→ PROVIDED ENTRIES:
BEGIN

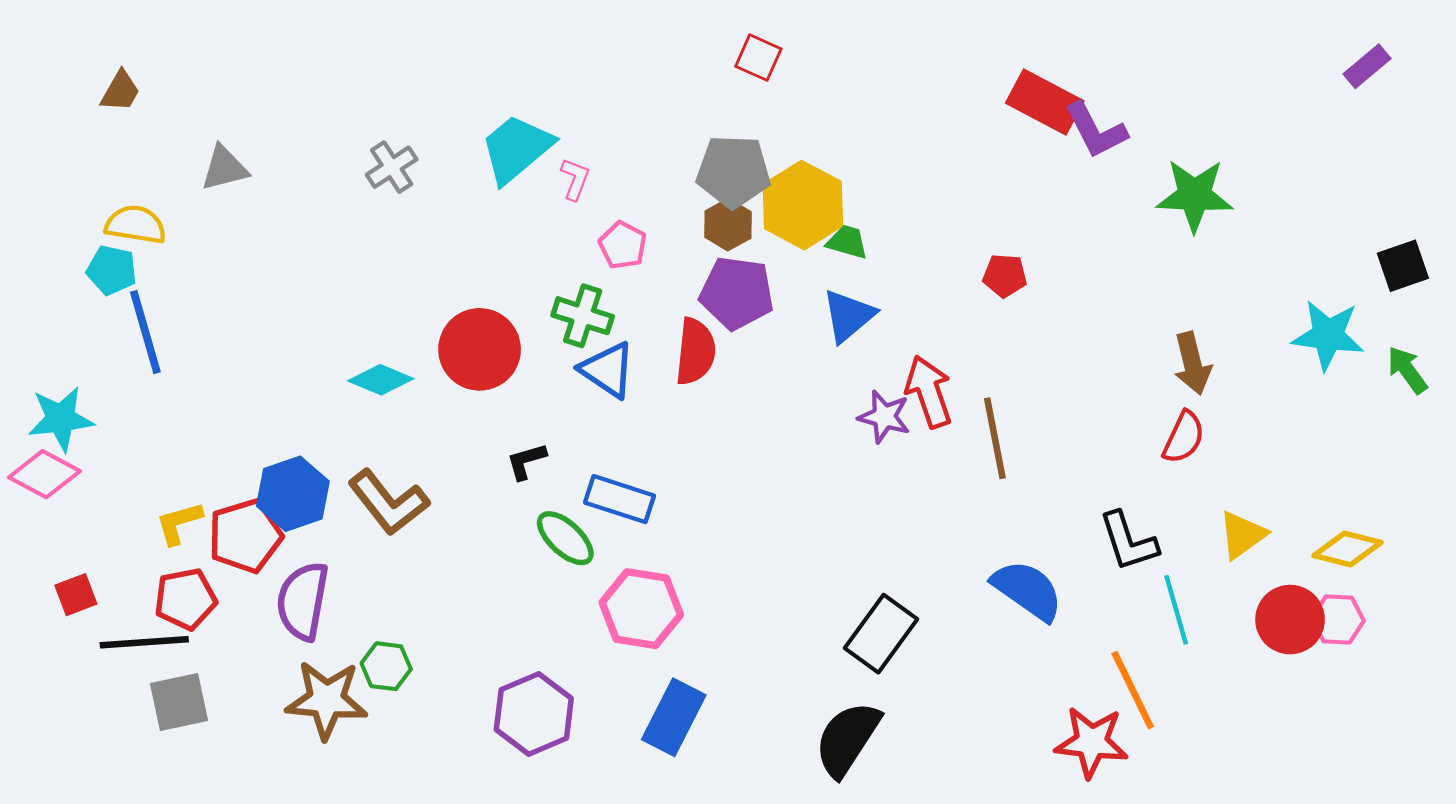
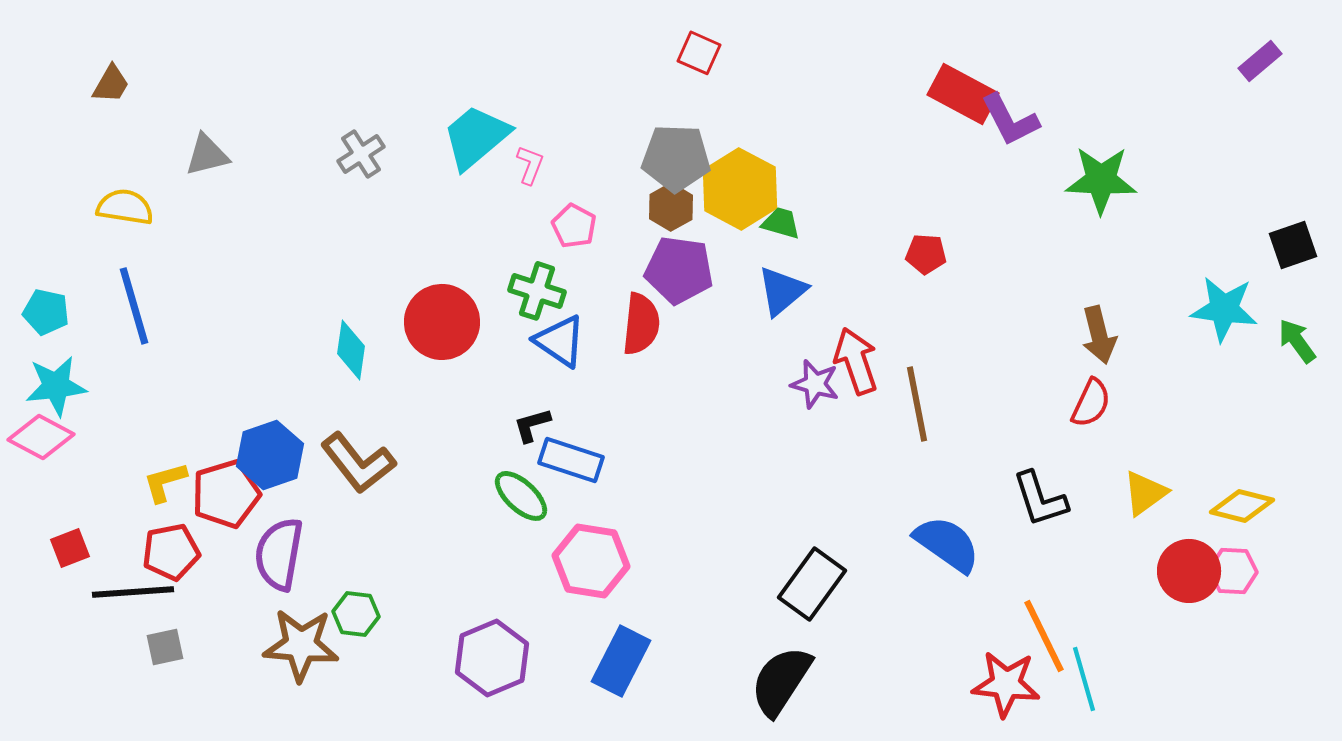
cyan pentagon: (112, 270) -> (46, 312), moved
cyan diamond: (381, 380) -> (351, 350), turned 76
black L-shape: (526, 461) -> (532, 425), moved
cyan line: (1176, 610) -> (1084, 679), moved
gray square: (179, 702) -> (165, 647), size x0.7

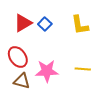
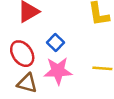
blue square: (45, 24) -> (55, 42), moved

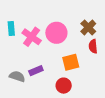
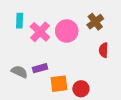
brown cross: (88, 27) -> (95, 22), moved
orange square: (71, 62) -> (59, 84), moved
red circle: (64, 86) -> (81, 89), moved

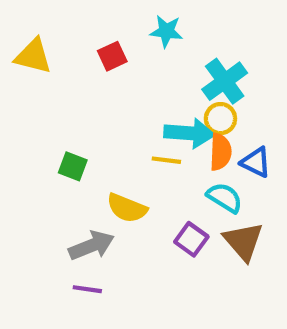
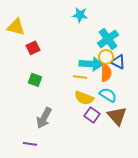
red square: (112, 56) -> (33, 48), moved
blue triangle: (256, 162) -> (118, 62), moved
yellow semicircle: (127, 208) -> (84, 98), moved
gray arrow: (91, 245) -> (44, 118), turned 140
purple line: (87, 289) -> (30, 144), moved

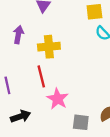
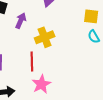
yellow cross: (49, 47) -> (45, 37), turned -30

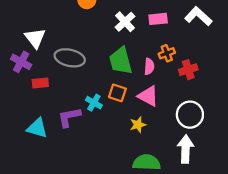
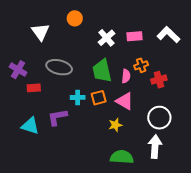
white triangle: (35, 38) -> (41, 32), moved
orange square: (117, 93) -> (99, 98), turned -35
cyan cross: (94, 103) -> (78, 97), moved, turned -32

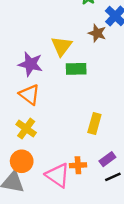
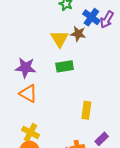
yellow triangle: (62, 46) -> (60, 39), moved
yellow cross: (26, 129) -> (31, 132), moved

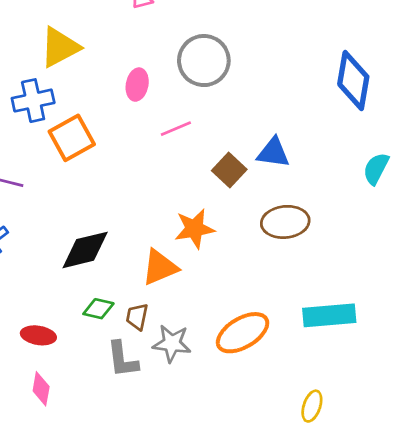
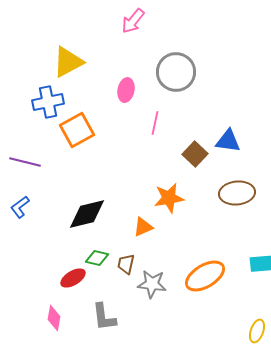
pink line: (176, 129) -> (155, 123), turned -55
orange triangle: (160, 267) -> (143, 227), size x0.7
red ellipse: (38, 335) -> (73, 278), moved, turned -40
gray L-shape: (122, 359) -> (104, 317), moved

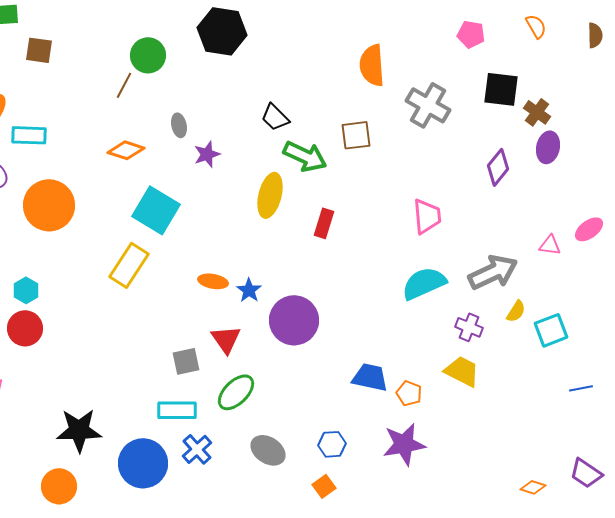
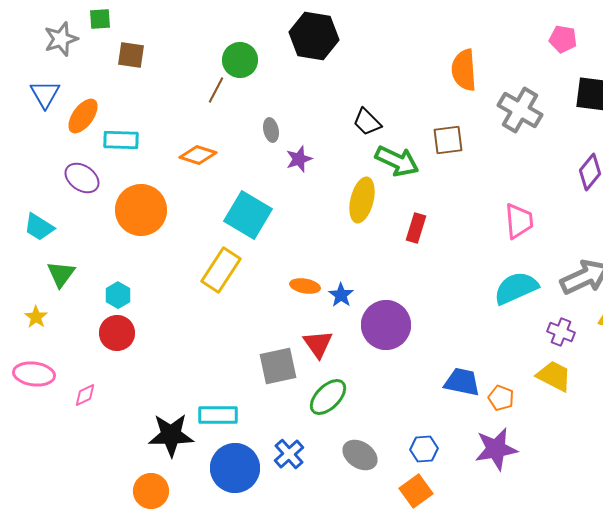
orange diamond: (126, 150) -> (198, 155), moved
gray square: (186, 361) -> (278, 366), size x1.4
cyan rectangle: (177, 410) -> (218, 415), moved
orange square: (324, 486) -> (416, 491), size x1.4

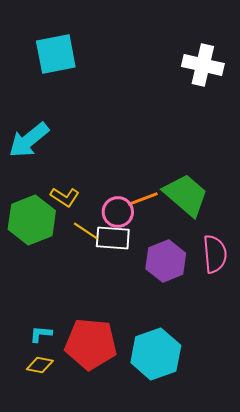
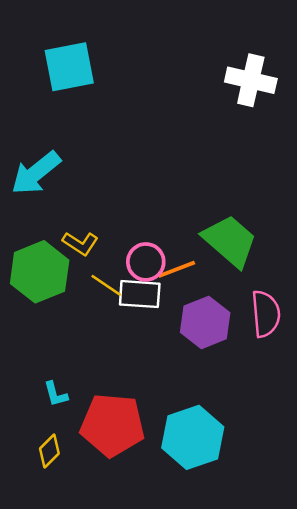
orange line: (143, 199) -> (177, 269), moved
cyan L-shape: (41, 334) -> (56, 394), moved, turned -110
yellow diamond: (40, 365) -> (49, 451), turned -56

END

→ AIM OF THE TASK: Output only the lines above from the line that holds "red circle: (64, 86) -> (81, 89), moved" through the line that holds "yellow triangle: (62, 46) -> (60, 39), moved", both ends included, and exclude pictures.

→ EXPECTED OUTPUT:
red circle: (64, 86) -> (81, 89), moved

red square: (112, 56) -> (33, 48), moved
blue triangle: (256, 162) -> (118, 62), moved
yellow semicircle: (127, 208) -> (84, 98), moved
gray arrow: (91, 245) -> (44, 118), turned 140
purple line: (87, 289) -> (30, 144), moved

yellow cross: (49, 47) -> (45, 37), turned -30

white triangle: (35, 38) -> (41, 32), moved
orange square: (117, 93) -> (99, 98), turned -35
cyan cross: (94, 103) -> (78, 97), moved, turned -32

yellow triangle: (62, 46) -> (60, 39), moved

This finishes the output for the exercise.